Task to carry out:
Repeat every record below exactly, leaving out the pictures.

Data for analysis:
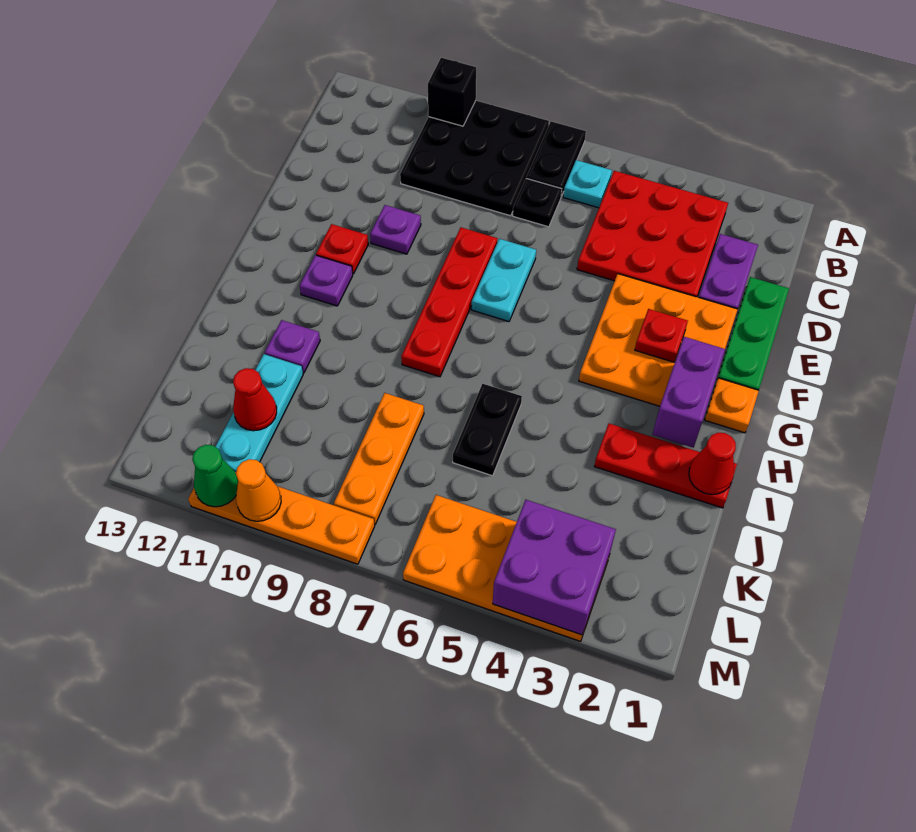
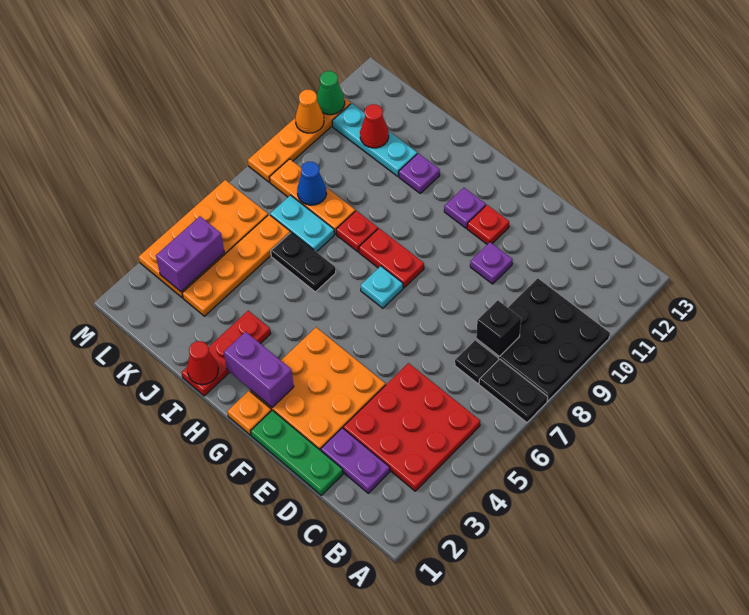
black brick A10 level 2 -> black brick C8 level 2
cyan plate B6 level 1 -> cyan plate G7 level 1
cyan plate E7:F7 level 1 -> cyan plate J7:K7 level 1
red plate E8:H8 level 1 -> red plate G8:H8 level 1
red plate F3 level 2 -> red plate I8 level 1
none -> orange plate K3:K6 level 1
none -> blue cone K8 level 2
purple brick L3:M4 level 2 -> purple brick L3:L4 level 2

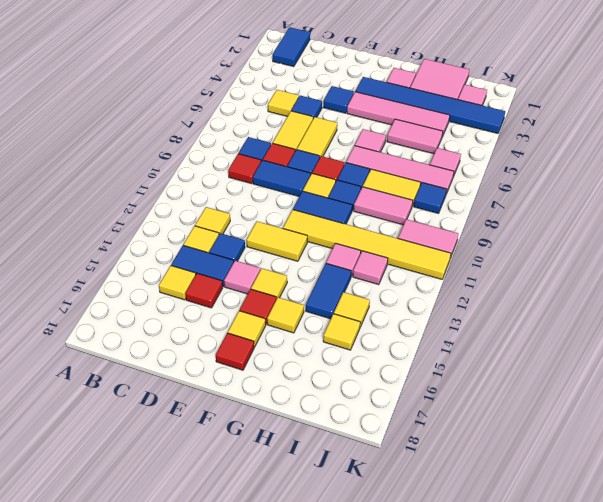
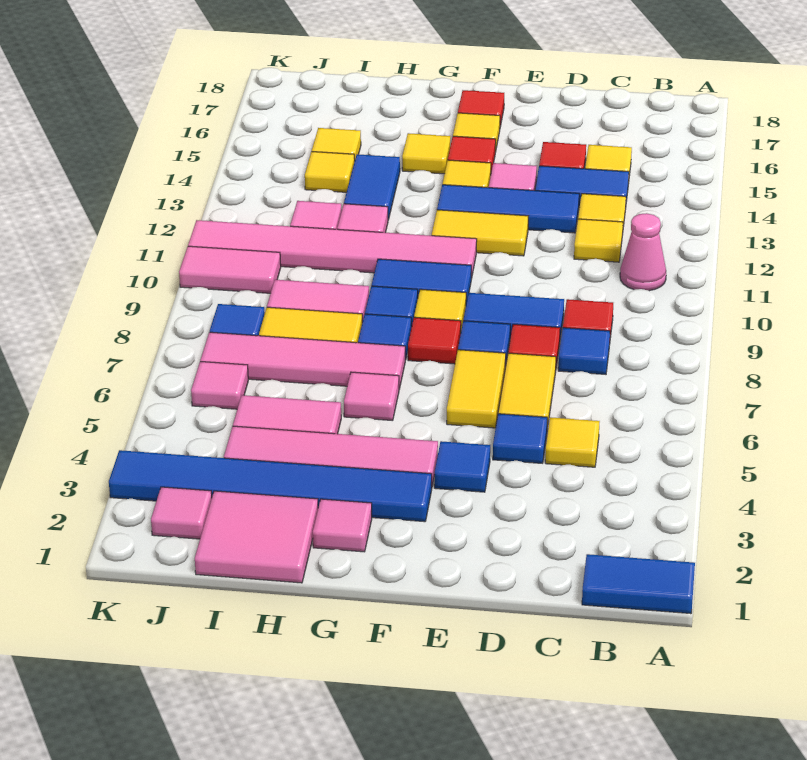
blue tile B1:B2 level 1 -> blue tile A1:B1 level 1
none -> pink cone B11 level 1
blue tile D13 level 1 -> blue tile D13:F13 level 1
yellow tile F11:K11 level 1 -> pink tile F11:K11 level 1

Output of the task:
black brick A10 level 2 -> black brick C8 level 2
cyan plate B6 level 1 -> cyan plate G7 level 1
cyan plate E7:F7 level 1 -> cyan plate J7:K7 level 1
red plate E8:H8 level 1 -> red plate G8:H8 level 1
red plate F3 level 2 -> red plate I8 level 1
none -> orange plate K3:K6 level 1
none -> blue cone K8 level 2
purple brick L3:M4 level 2 -> purple brick L3:L4 level 2

blue tile B1:B2 level 1 -> blue tile A1:B1 level 1
none -> pink cone B11 level 1
blue tile D13 level 1 -> blue tile D13:F13 level 1
yellow tile F11:K11 level 1 -> pink tile F11:K11 level 1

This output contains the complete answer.